# ACTION ITEM
Reproduce the entries in full and exactly. Pictures stay out.

TASK INPUTS below:

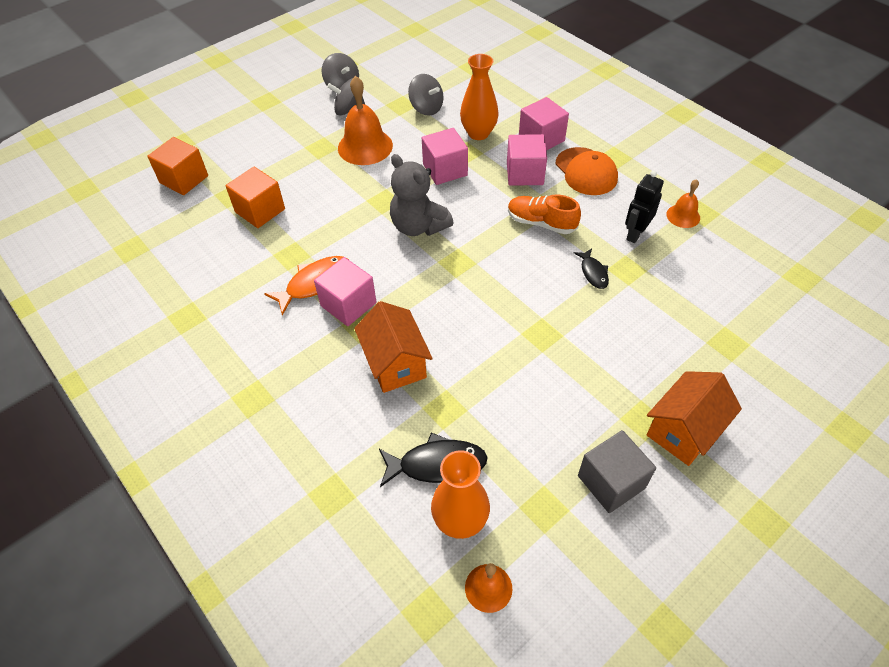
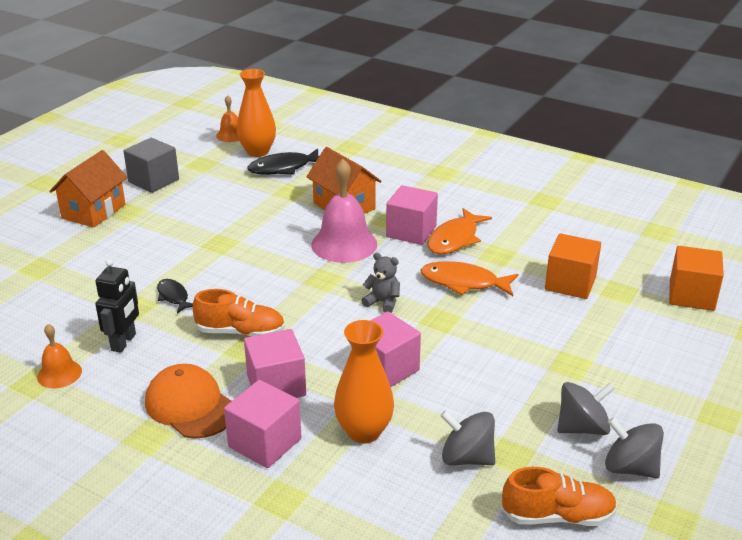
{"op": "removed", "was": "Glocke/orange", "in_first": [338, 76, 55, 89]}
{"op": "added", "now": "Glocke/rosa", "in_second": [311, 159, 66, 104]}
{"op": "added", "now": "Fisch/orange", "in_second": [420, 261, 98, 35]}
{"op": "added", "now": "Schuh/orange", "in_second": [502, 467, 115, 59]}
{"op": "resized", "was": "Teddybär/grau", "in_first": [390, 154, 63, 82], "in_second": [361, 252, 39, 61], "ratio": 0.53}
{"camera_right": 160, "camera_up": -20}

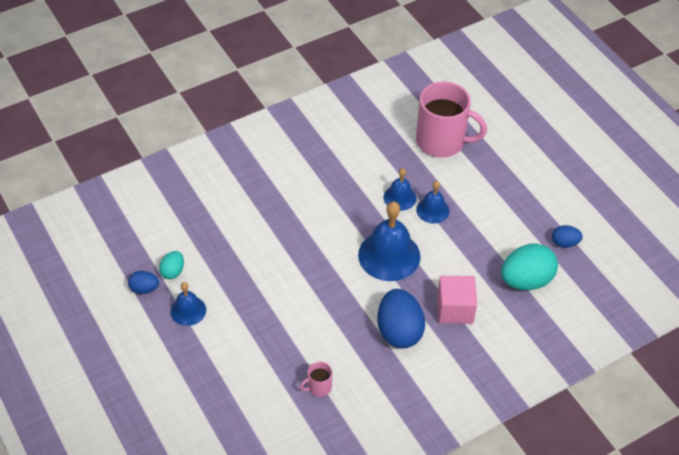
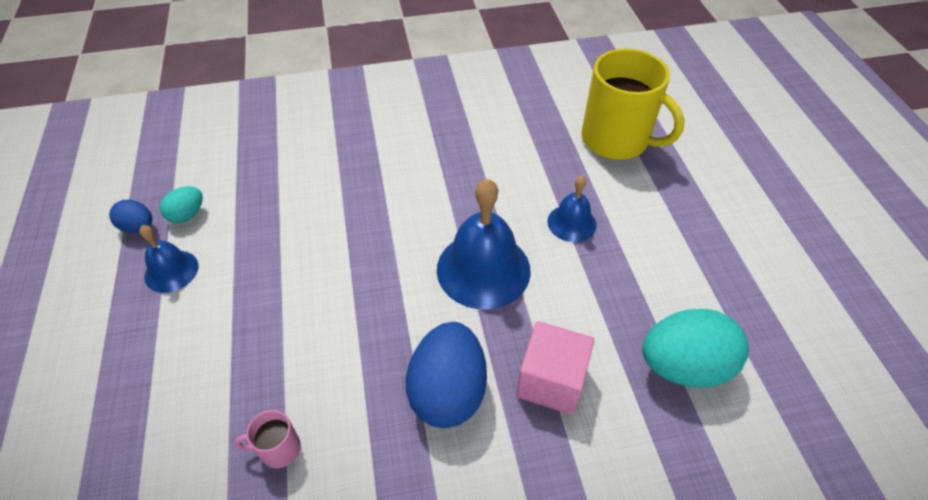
{"op": "removed", "was": "Glocke/blau", "in_first": [384, 168, 33, 43]}
{"op": "removed", "was": "Ei/blau", "in_first": [552, 225, 31, 23]}
{"op": "recoloured", "was": "Tasse/rosa", "now": "Tasse/gelb", "in_first": [416, 82, 71, 75], "in_second": [582, 48, 103, 112]}
{"camera_right": 20, "camera_up": 0}

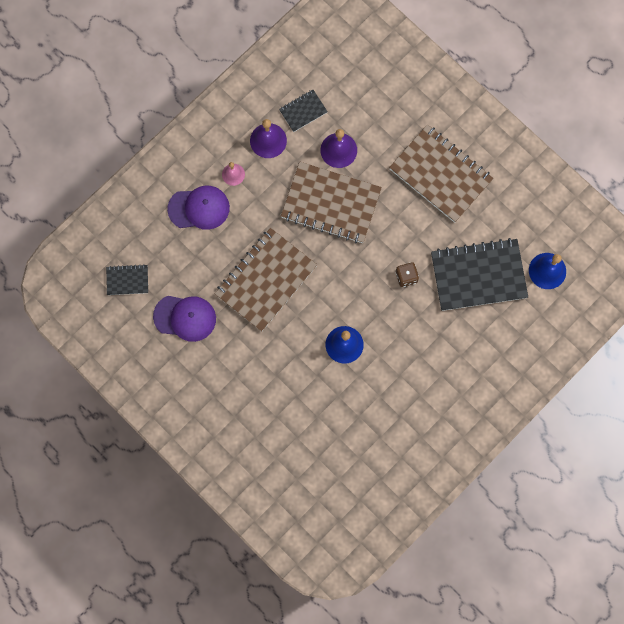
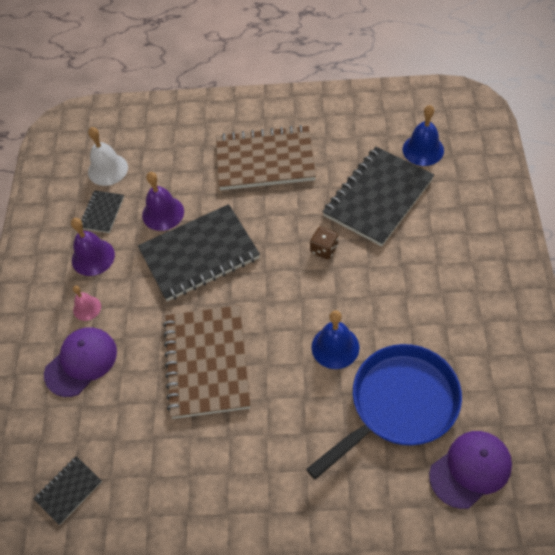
{"op": "added", "now": "Glocke/weiß", "in_second": [88, 127, 40, 59]}
{"op": "added", "now": "Pfanne/blau", "in_second": [306, 344, 156, 136]}
{"op": "moved", "was": "Kappe/lila", "in_first": [153, 296, 63, 46], "in_second": [429, 431, 83, 78]}
{"op": "recoloured", "was": "Notizbuch/braun", "now": "Notizbuch/schwarz", "in_first": [281, 162, 101, 81], "in_second": [138, 204, 122, 97]}
{"camera_right": -40, "camera_up": -20}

End of TASK INPUTS.

# EXERCISE RESULT
{"op": "removed", "was": "Glocke/orange", "in_first": [338, 76, 55, 89]}
{"op": "added", "now": "Glocke/rosa", "in_second": [311, 159, 66, 104]}
{"op": "added", "now": "Fisch/orange", "in_second": [420, 261, 98, 35]}
{"op": "added", "now": "Schuh/orange", "in_second": [502, 467, 115, 59]}
{"op": "resized", "was": "Teddybär/grau", "in_first": [390, 154, 63, 82], "in_second": [361, 252, 39, 61], "ratio": 0.53}
{"camera_right": 160, "camera_up": -20}

{"op": "removed", "was": "Glocke/blau", "in_first": [384, 168, 33, 43]}
{"op": "removed", "was": "Ei/blau", "in_first": [552, 225, 31, 23]}
{"op": "recoloured", "was": "Tasse/rosa", "now": "Tasse/gelb", "in_first": [416, 82, 71, 75], "in_second": [582, 48, 103, 112]}
{"camera_right": 20, "camera_up": 0}

{"op": "added", "now": "Glocke/weiß", "in_second": [88, 127, 40, 59]}
{"op": "added", "now": "Pfanne/blau", "in_second": [306, 344, 156, 136]}
{"op": "moved", "was": "Kappe/lila", "in_first": [153, 296, 63, 46], "in_second": [429, 431, 83, 78]}
{"op": "recoloured", "was": "Notizbuch/braun", "now": "Notizbuch/schwarz", "in_first": [281, 162, 101, 81], "in_second": [138, 204, 122, 97]}
{"camera_right": -40, "camera_up": -20}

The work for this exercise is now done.